## TASK TO CARRY OUT:
Look through the data for the string "round". Copy every line where it is found.

## INFORMATION:
[Start of section]

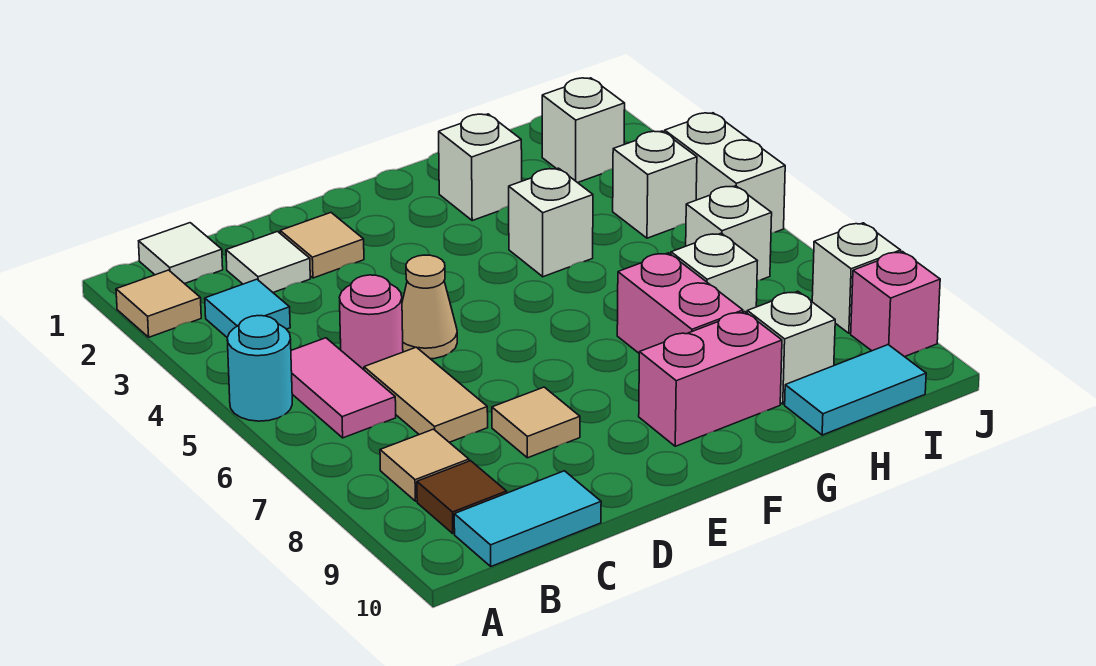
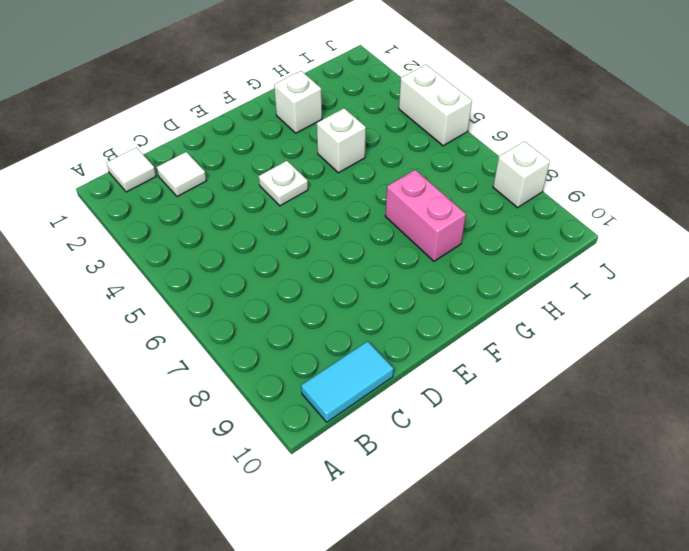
white plate E4 level 1 -> none
none -> tan tile A2 level 1
none -> cyan round brick A5 level 1
none -> cyan tile B3 level 1

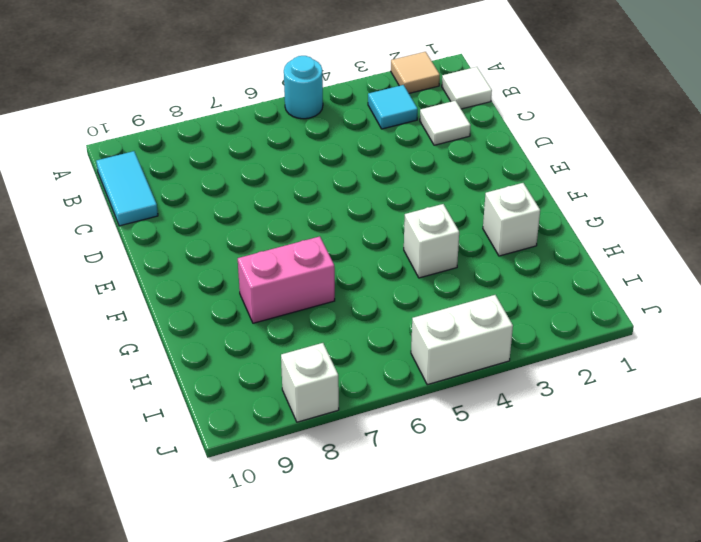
none -> pink tile B5:B6 level 1
none -> tan tile B8 level 1
none -> brown tile B9 level 1

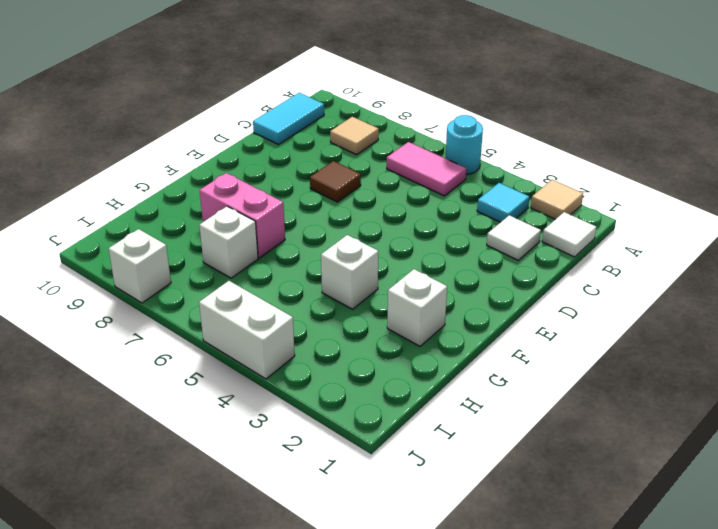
brown tile D7 level 1 -> brown tile B9 level 1
none -> pink round brick C5 level 1
none -> tan tile C6:C7 level 1
none -> tan tile D2 level 1

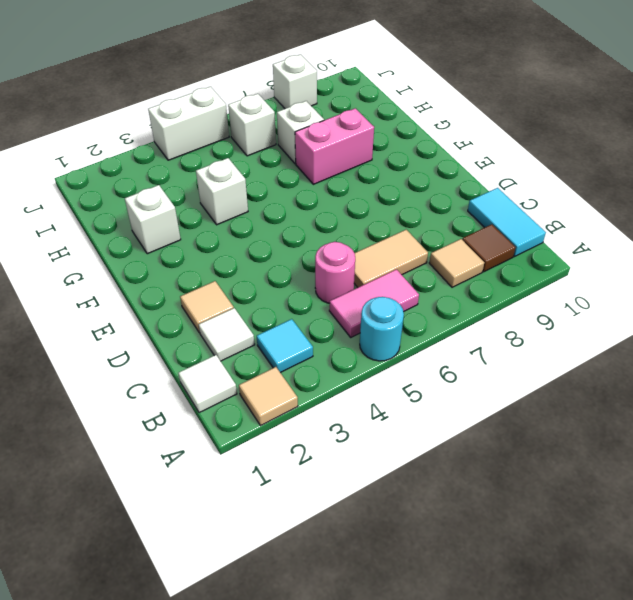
none -> tan cone D5 level 1
none -> tan tile D8 level 1
none -> pink brick F9:G9 level 1

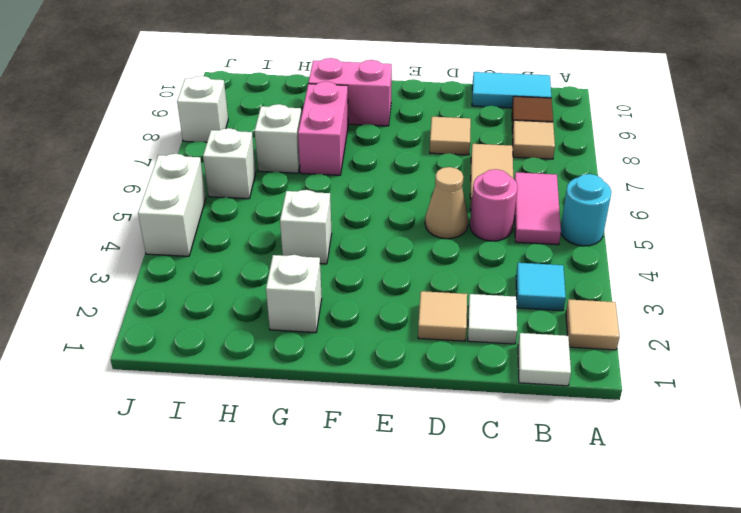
none -> white brick H9 level 1
none -> cyan tile H10:I10 level 1
none -> white brick I2 level 1

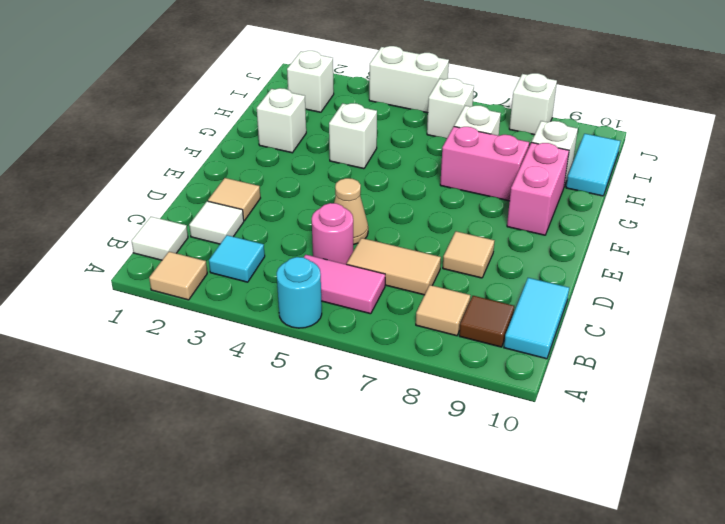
none -> white brick I4 level 1
none -> pink brick J9 level 1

[End of section]

## REPLY TO THE TASK:
none -> cyan round brick A5 level 1
none -> pink round brick C5 level 1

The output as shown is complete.